- Raw data:
---

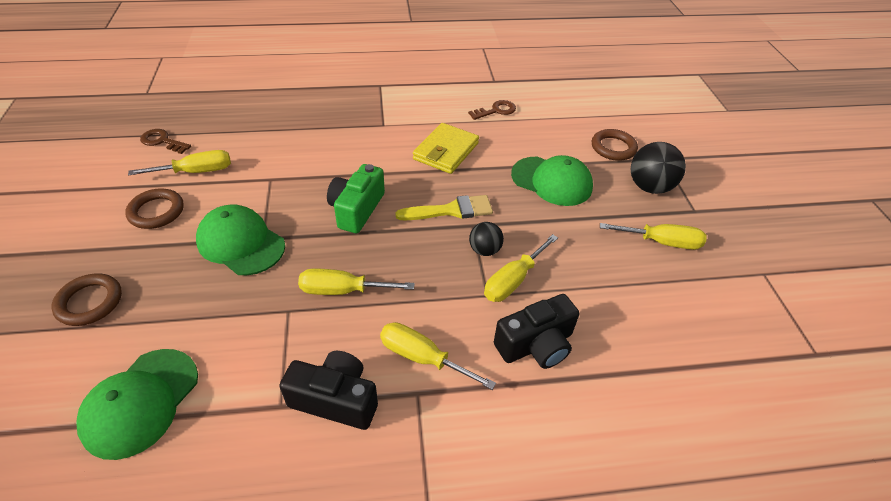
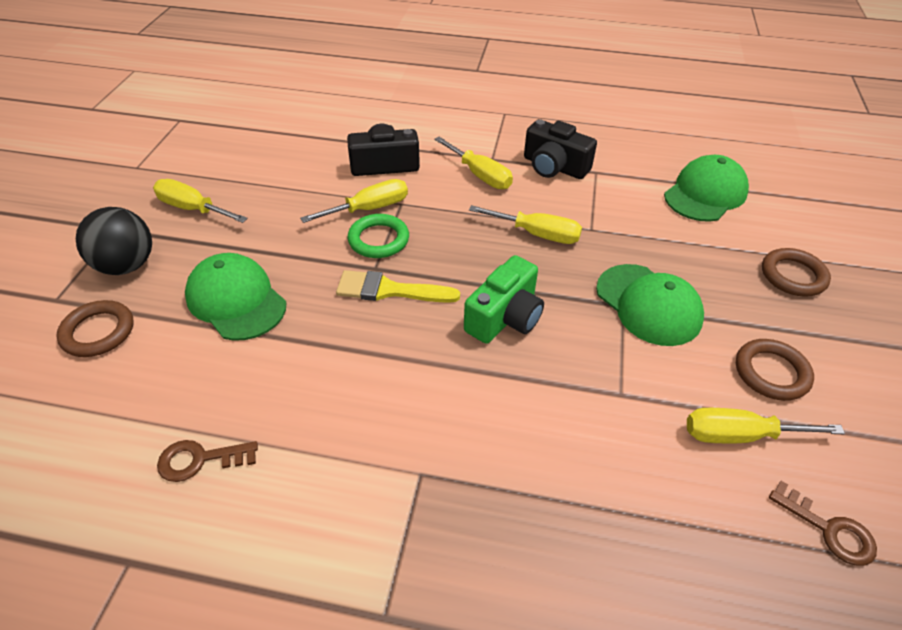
camera: 160 degrees left, 0 degrees up
(446, 151) = (344, 384): yellow wallet -> none
(484, 250) = (378, 240): black ball -> green ring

---

- Task requirements:
I'd like the material duplicated exactly, without its pictures.

- Exercise output:
camera: 160 degrees left, 0 degrees up
(446, 151) = (344, 384): yellow wallet -> none
(484, 250) = (378, 240): black ball -> green ring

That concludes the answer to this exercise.